**TASK GOAL:**
Where the string "yellow" appears in a line of the material below, copy that line.

**GIVEN RECORDS:**
----------------------------------------

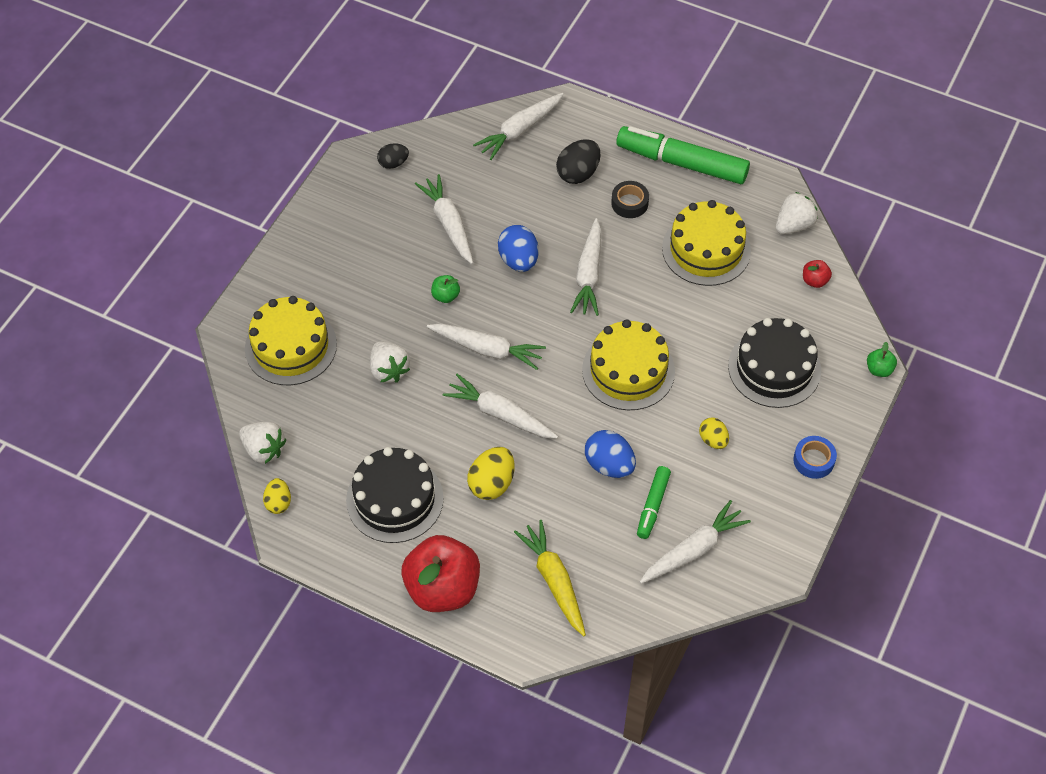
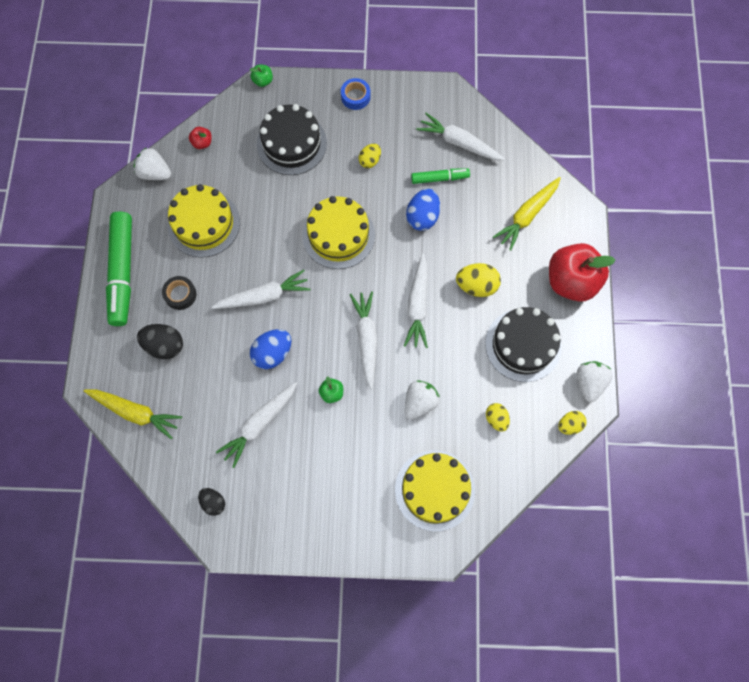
camera: 115 degrees left, 15 degrees up
(264, 450) = (533, 460): white strawberry -> white strawberry (589, 383)
(328, 434) = (496, 419): none -> yellow egg
(519, 130) = (135, 412): white carrot -> yellow carrot

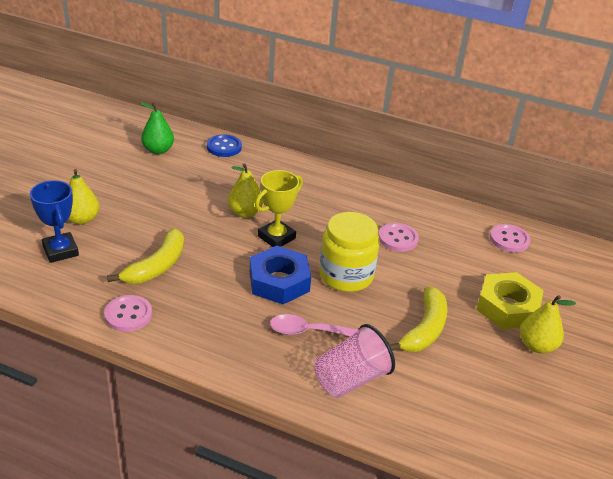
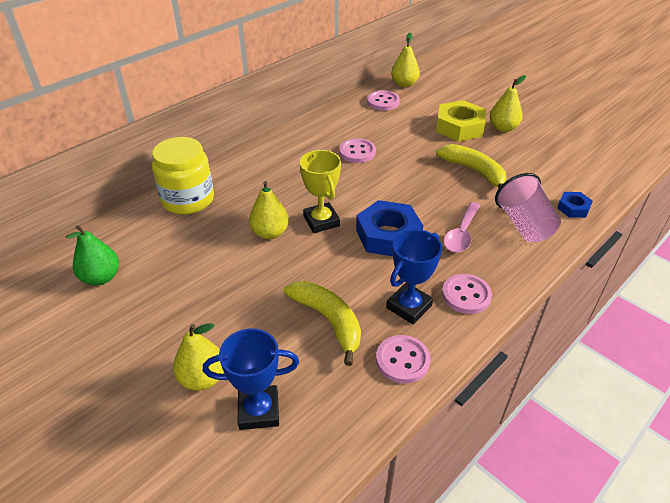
camera: 65 degrees left, 5 degrees up
(191, 309) = (409, 306): none -> blue trophy
(221, 344) = (466, 295): none -> pink button
(224, 147) = (138, 221): blue button -> none
(346, 275) = (394, 193): yellow jar -> yellow jar (188, 200)
(409, 422) = (573, 208): none -> blue nut
(563, 249) = (404, 84): none -> yellow pear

----------------------------------------

**EXERCISE SOLUTION:**
(328, 434) = (496, 419): none -> yellow egg
(519, 130) = (135, 412): white carrot -> yellow carrot
(346, 275) = (394, 193): yellow jar -> yellow jar (188, 200)
(563, 249) = (404, 84): none -> yellow pear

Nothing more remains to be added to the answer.